LISTED RECORDS ->
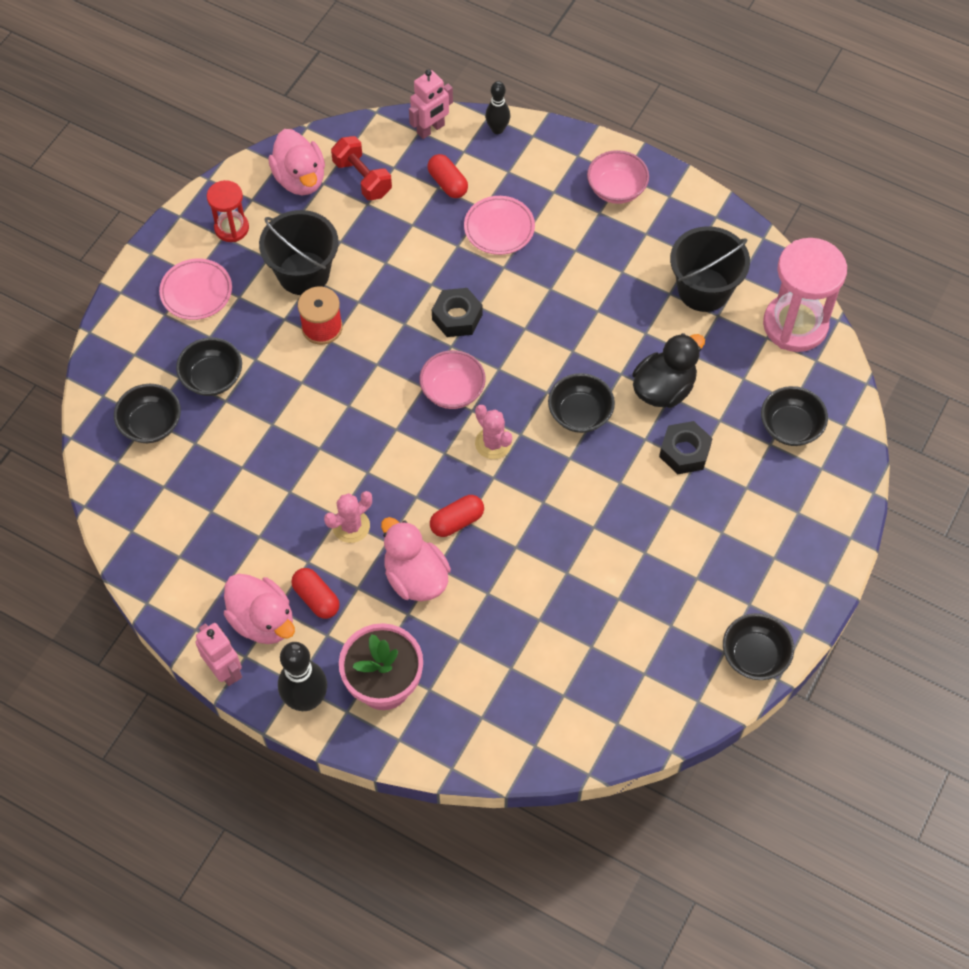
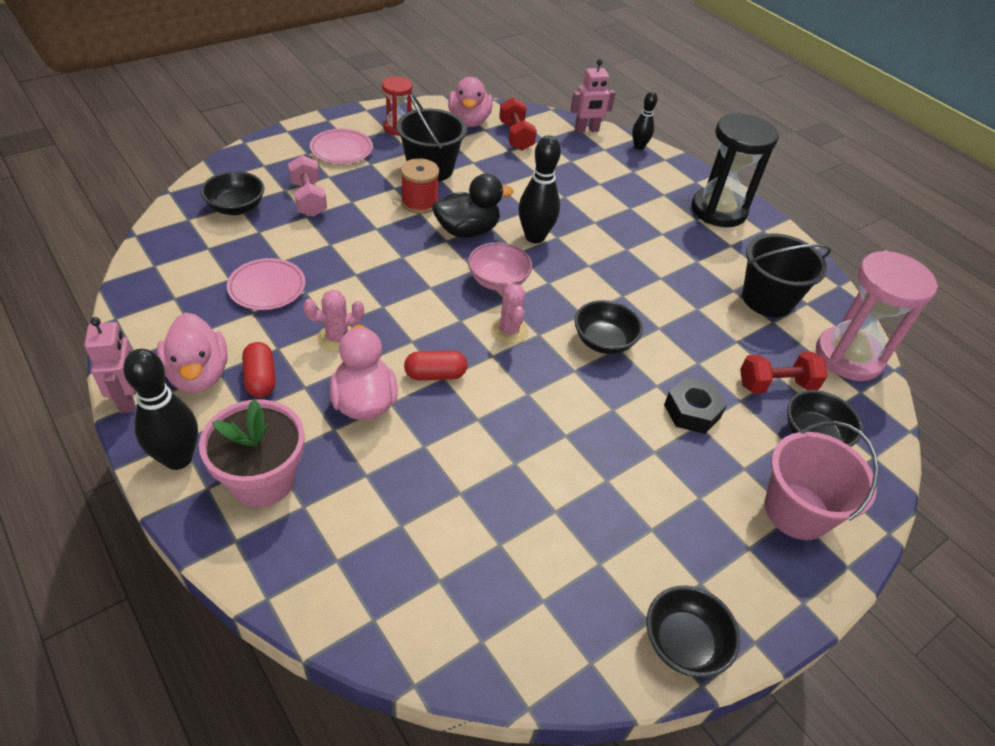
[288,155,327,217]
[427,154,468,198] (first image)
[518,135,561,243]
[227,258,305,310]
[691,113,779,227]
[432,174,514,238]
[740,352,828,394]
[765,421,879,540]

TASK PROMPT -> Set the records down again exactly as given, and leave the pictures out.

TASK SOLUTION ->
[288,155,327,217]
[427,154,468,198] (first image)
[518,135,561,243]
[227,258,305,310]
[691,113,779,227]
[432,174,514,238]
[740,352,828,394]
[765,421,879,540]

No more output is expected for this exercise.